Required work.
Look through the data below for the line with "C1: 15pF (0V, VOL) -> 100pF (0V, VOL)" and the line with "D3: schottky 1N5819", then output those two and all lines in between, exactly as written.

Available records.
-- Opening Marker --
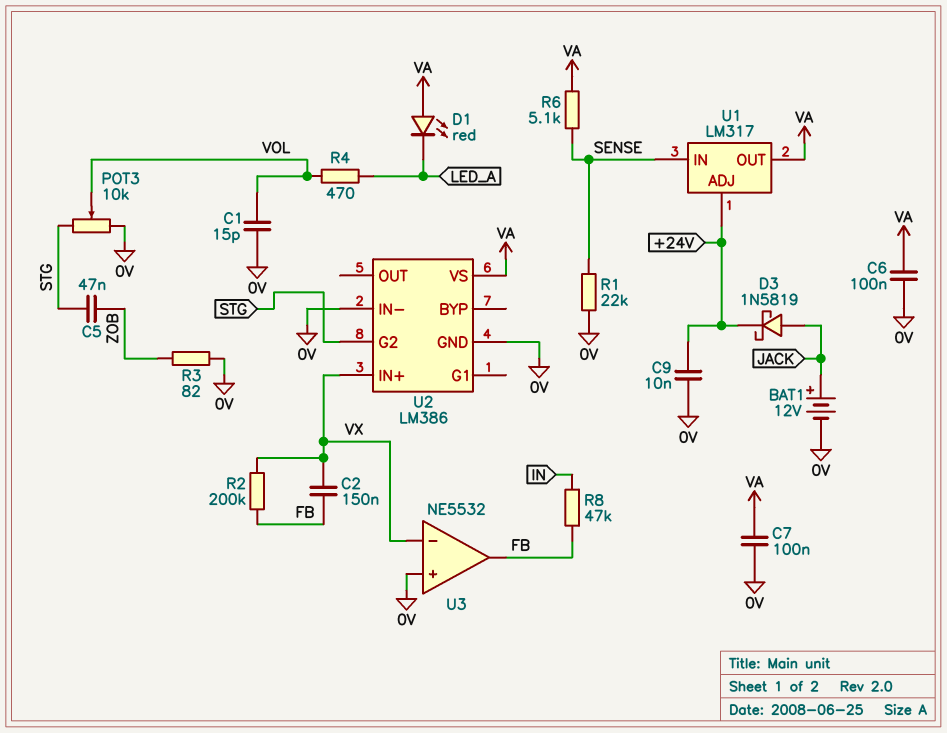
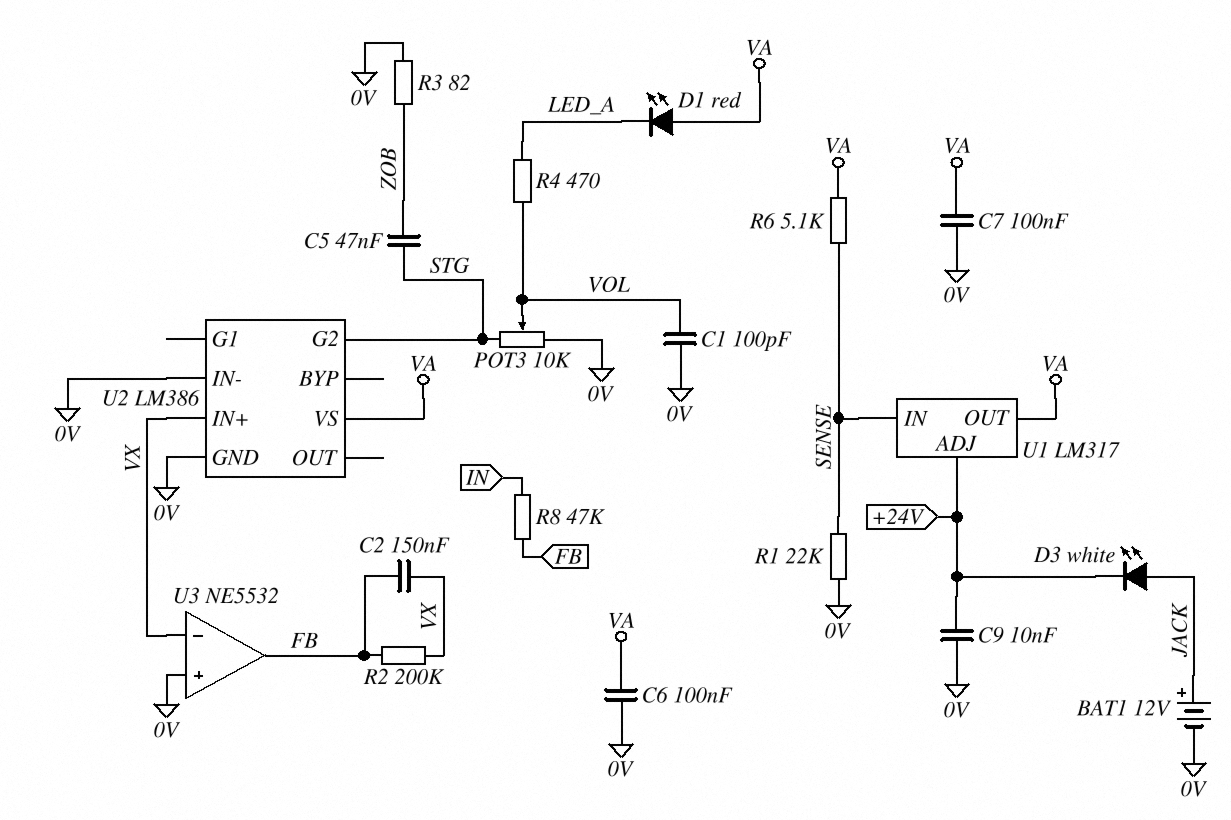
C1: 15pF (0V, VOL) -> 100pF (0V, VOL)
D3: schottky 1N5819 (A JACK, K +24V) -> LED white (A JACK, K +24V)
-- Closing Marker --
-- Opening Marker --
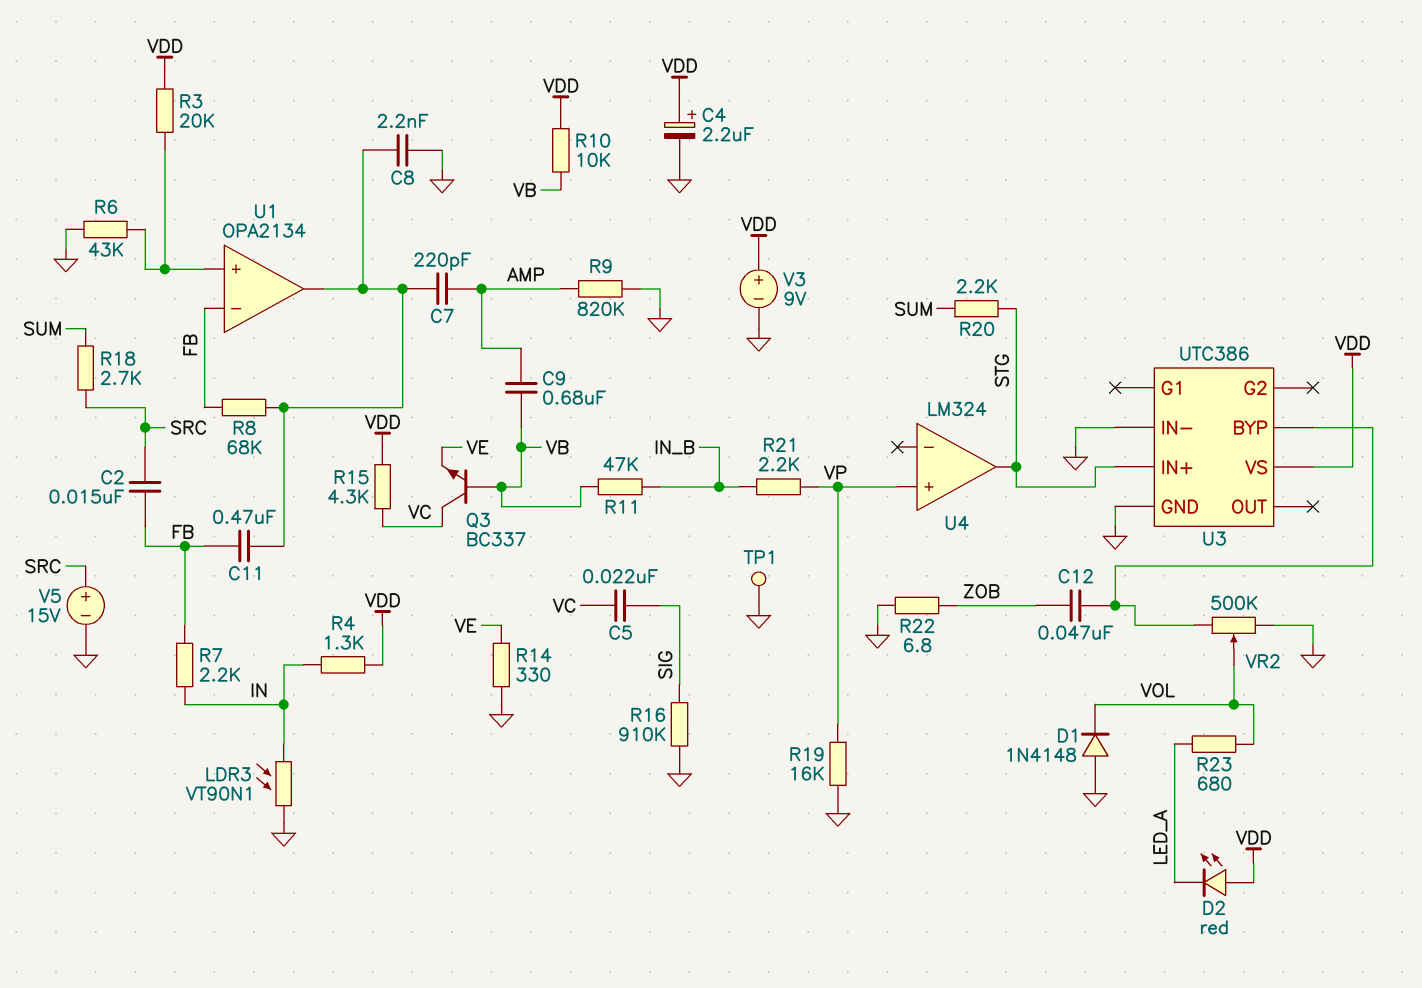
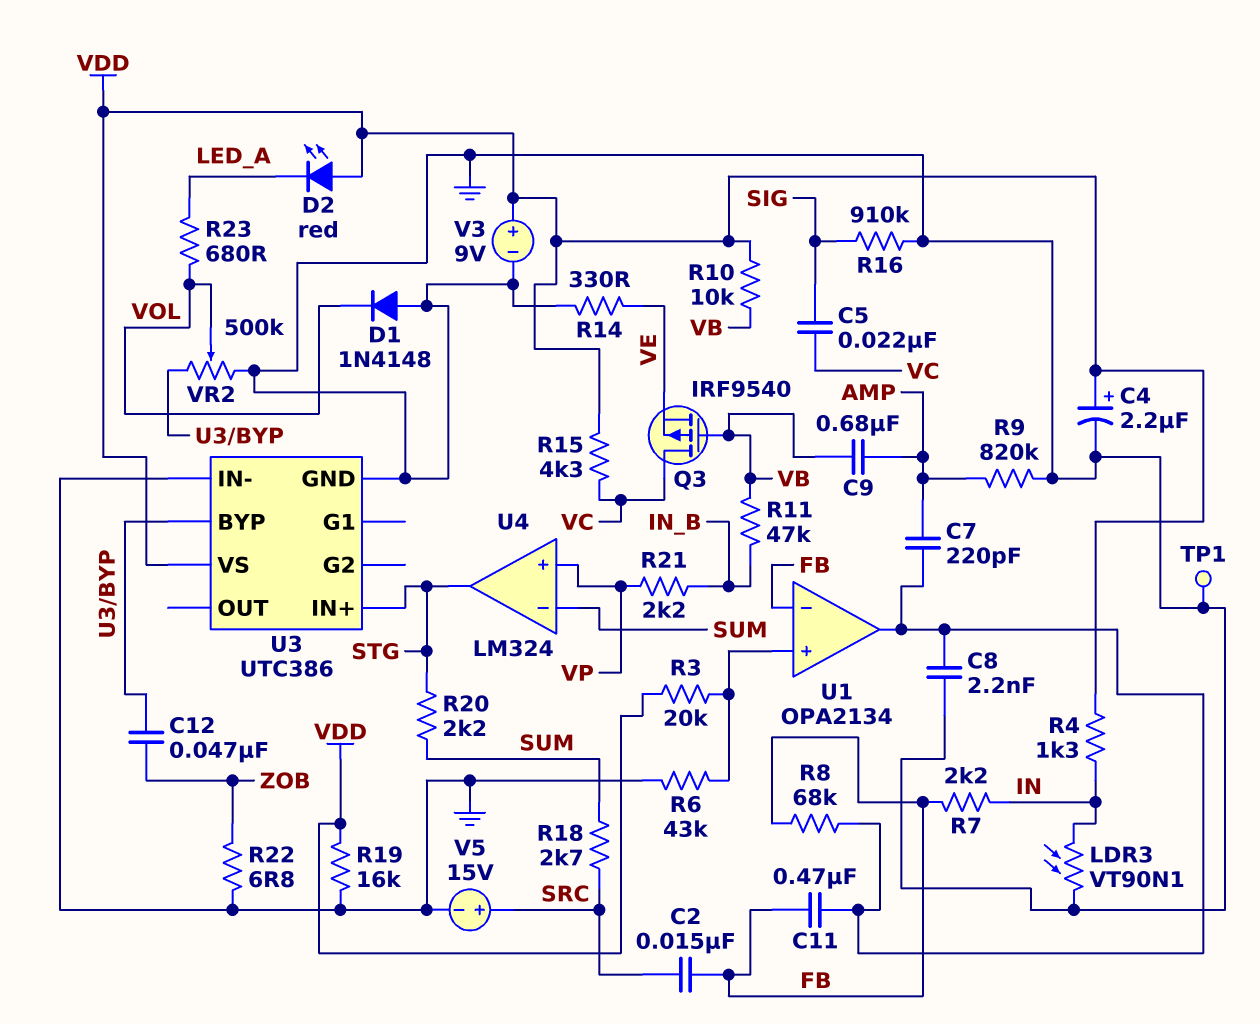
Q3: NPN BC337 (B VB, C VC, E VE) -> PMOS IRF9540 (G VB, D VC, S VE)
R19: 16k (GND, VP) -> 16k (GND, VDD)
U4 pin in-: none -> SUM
-- Closing Marker --
Task output.
C1: 15pF (0V, VOL) -> 100pF (0V, VOL)
D3: schottky 1N5819 (A JACK, K +24V) -> LED white (A JACK, K +24V)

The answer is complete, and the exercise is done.